What the exercise asks: From the line that contains "IC1: ATtiny45 -> ATtiny13A" to the end of the records below, copy every line exactly. Both the first and last of these lines count.

═════ Task data

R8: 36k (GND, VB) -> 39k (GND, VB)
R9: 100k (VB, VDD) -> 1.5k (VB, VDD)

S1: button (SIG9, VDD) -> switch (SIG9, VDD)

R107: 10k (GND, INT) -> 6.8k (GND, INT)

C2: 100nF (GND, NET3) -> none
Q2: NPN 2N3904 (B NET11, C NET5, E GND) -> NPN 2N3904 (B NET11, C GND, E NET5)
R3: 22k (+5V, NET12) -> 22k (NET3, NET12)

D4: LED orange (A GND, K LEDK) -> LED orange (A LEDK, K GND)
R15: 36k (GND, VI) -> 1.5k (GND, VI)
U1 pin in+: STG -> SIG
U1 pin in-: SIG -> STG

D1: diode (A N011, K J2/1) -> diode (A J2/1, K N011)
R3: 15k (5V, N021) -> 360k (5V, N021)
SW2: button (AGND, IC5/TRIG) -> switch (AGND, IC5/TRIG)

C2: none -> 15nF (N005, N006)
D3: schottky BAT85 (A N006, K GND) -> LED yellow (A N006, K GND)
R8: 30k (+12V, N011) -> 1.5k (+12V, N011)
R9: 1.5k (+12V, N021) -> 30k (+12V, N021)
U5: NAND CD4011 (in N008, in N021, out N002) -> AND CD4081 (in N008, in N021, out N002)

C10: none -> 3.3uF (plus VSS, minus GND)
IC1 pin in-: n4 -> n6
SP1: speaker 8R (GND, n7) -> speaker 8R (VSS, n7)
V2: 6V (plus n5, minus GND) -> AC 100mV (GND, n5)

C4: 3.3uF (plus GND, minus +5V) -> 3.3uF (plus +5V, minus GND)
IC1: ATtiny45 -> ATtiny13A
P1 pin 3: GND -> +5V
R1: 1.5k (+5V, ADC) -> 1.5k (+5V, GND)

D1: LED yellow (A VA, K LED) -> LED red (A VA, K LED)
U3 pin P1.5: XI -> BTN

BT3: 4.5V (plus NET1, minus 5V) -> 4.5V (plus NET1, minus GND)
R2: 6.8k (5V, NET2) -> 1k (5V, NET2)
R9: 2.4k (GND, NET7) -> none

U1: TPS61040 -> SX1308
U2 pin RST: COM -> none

══════════

Result of the exercise:
IC1: ATtiny45 -> ATtiny13A
P1 pin 3: GND -> +5V
R1: 1.5k (+5V, ADC) -> 1.5k (+5V, GND)

D1: LED yellow (A VA, K LED) -> LED red (A VA, K LED)
U3 pin P1.5: XI -> BTN

BT3: 4.5V (plus NET1, minus 5V) -> 4.5V (plus NET1, minus GND)
R2: 6.8k (5V, NET2) -> 1k (5V, NET2)
R9: 2.4k (GND, NET7) -> none

U1: TPS61040 -> SX1308
U2 pin RST: COM -> none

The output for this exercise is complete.